Working from the records below, repeat exactly the lines starting at the line that contains "(95, 402) = (482, 696): none -> green hat" and ending at the line that contains "(641, 260) = (851, 296): green", inclusive.

----- Extracted material

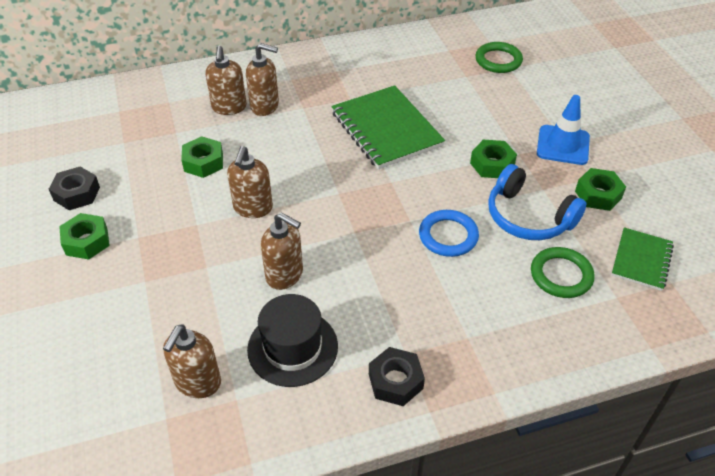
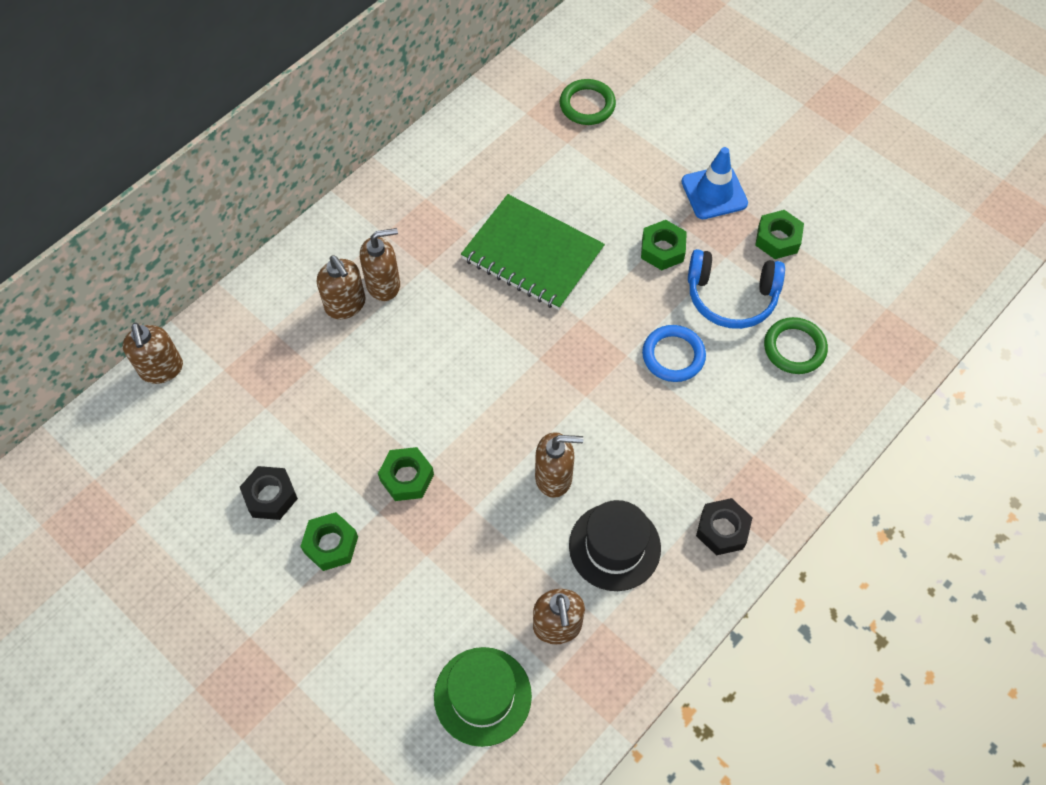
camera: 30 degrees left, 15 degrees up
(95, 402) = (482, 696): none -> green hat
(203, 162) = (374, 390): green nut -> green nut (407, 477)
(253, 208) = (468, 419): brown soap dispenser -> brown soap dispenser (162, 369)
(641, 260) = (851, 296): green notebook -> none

----------
----- Extracted material

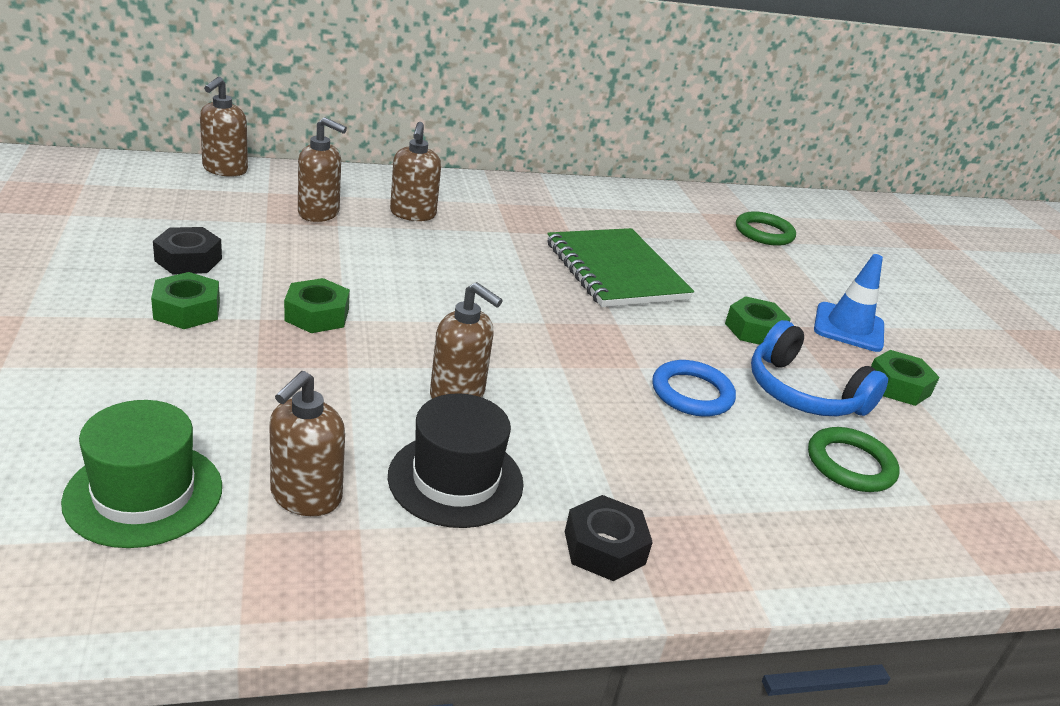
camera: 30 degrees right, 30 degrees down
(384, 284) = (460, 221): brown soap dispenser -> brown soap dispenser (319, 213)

----------
----- Extracted material

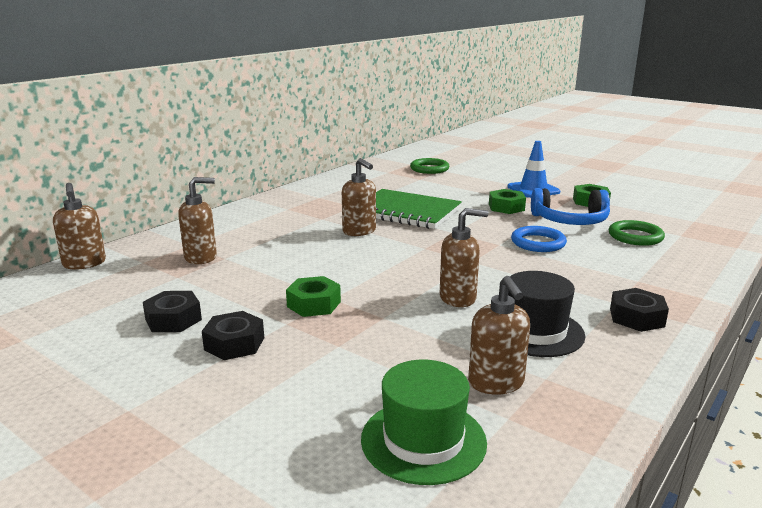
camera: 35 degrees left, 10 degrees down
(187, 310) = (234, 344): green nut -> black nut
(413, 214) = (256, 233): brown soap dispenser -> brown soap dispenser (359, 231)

----------

**Expected output**
(95, 402) = (482, 696): none -> green hat
(203, 162) = (374, 390): green nut -> green nut (407, 477)
(253, 208) = (468, 419): brown soap dispenser -> brown soap dispenser (162, 369)
(641, 260) = (851, 296): green notebook -> none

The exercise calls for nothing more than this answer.